▶ _Job item_:
Set down the entries again word for word, without any of the images.

══ Dataset content ══

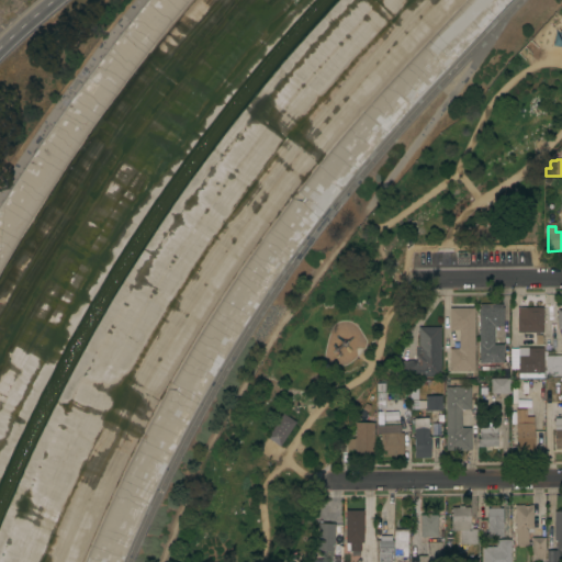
[(479,307),(480,307),(480,304),(503,304),(503,307),(504,307),(504,326),(495,326),(495,336),(494,336),(494,345),(504,345),(504,363),(479,363),(479,307)]
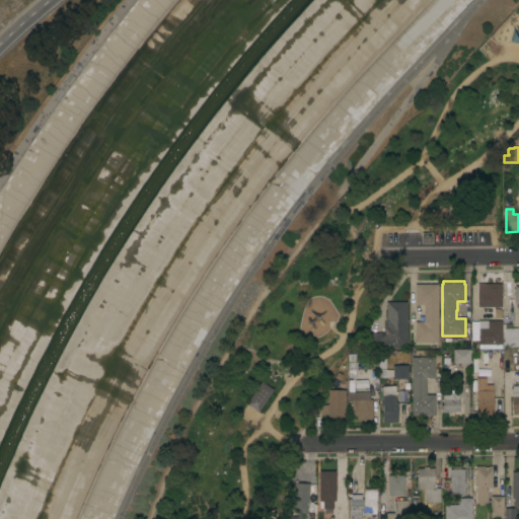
[(477,292),(478,292),(477,284),(485,283),(485,284),(501,284),(502,307),(477,307),(477,292)]
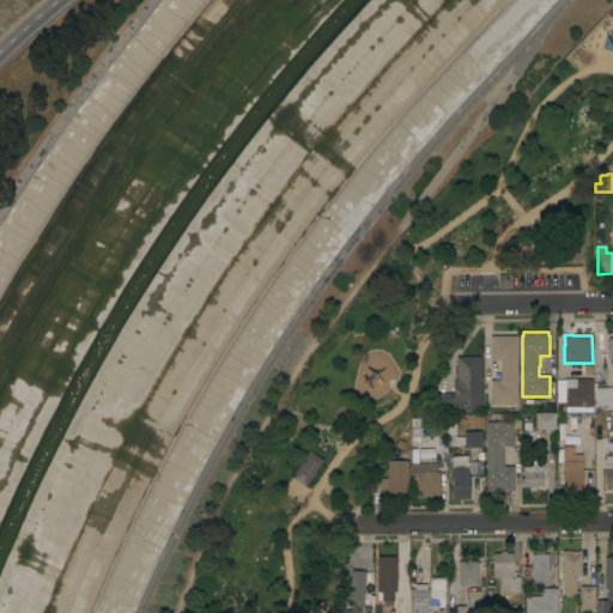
[(517,405),(490,405),(490,381),(501,381),(501,360),(490,360),(490,335),(517,335),(517,405)]
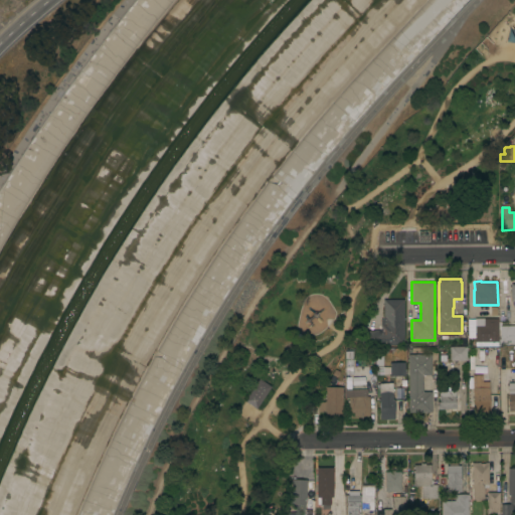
[(404,345),(366,346),(366,344),(363,344),(363,334),(366,334),(366,332),(370,332),(369,330),(381,330),(381,319),(383,319),(383,300),(403,300),(404,345)]
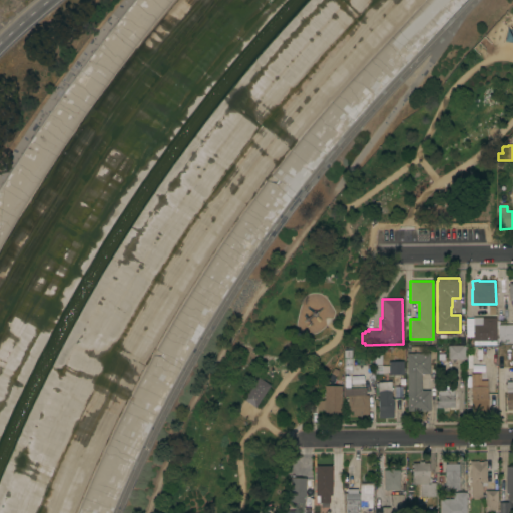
[(472,324),(481,324),(481,317),(496,317),(496,342),(485,342),(485,345),(472,345),(472,324)]
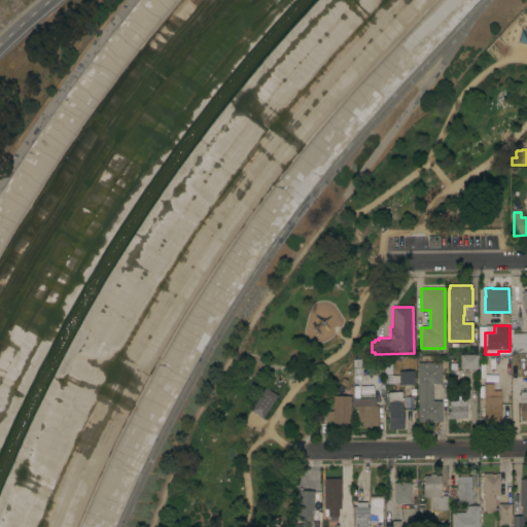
[(526,352),(521,352),(521,353),(518,353),(518,351),(517,351),(517,352),(512,352),(512,335),(513,335),(513,332),(524,332),(524,336),(526,336),(526,352)]
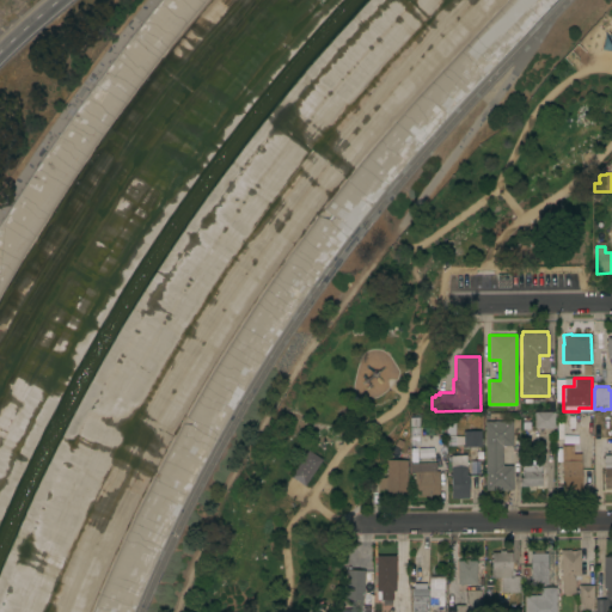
[(534,412),(554,412),(554,429),(538,429),(538,428),(534,428),(534,412)]
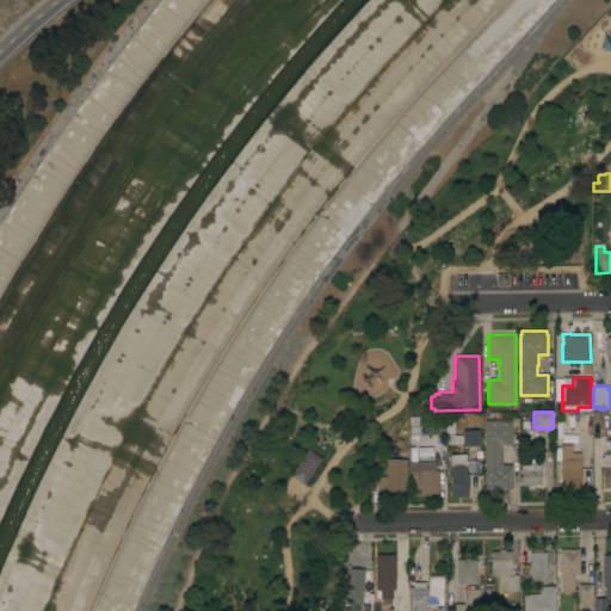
[(445,414),(454,414),(455,434),(445,434),(445,414)]
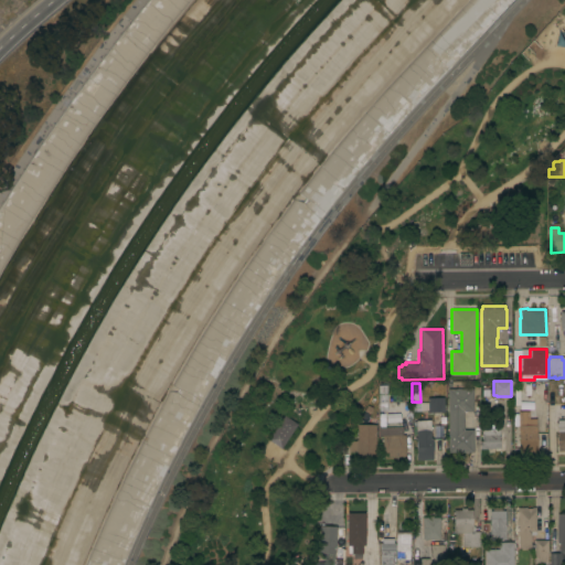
[(448,390),(472,388),(473,412),(464,412),(464,430),(473,430),(473,452),(448,452),(448,390)]
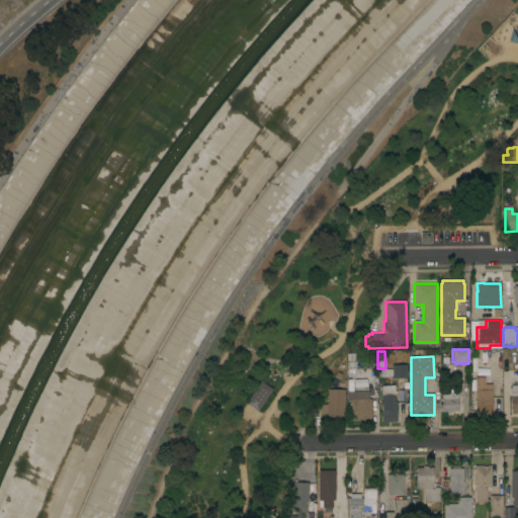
[(392,365),(407,364),(408,378),(406,378),(406,381),(403,381),(403,378),(393,378),(392,365)]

═══

▶ _Expected output_:
[(479,307),(480,307),(480,304),(503,304),(503,307),(504,307),(504,326),(495,326),(495,336),(494,336),(494,345),(504,345),(504,363),(479,363),(479,307)]
[(477,292),(478,292),(477,284),(485,283),(485,284),(501,284),(502,307),(477,307),(477,292)]
[(517,405),(490,405),(490,381),(501,381),(501,360),(490,360),(490,335),(517,335),(517,405)]
[(404,345),(366,346),(366,344),(363,344),(363,334),(366,334),(366,332),(370,332),(369,330),(381,330),(381,319),(383,319),(383,300),(403,300),(404,345)]
[(472,324),(481,324),(481,317),(496,317),(496,342),(485,342),(485,345),(472,345),(472,324)]
[(526,352),(521,352),(521,353),(518,353),(518,351),(517,351),(517,352),(512,352),(512,335),(513,335),(513,332),(524,332),(524,336),(526,336),(526,352)]
[(534,412),(554,412),(554,429),(538,429),(538,428),(534,428),(534,412)]
[(445,414),(454,414),(455,434),(445,434),(445,414)]
[(448,390),(472,388),(473,412),(464,412),(464,430),(473,430),(473,452),(448,452),(448,390)]
[(392,365),(407,364),(408,378),(406,378),(406,381),(403,381),(403,378),(393,378),(392,365)]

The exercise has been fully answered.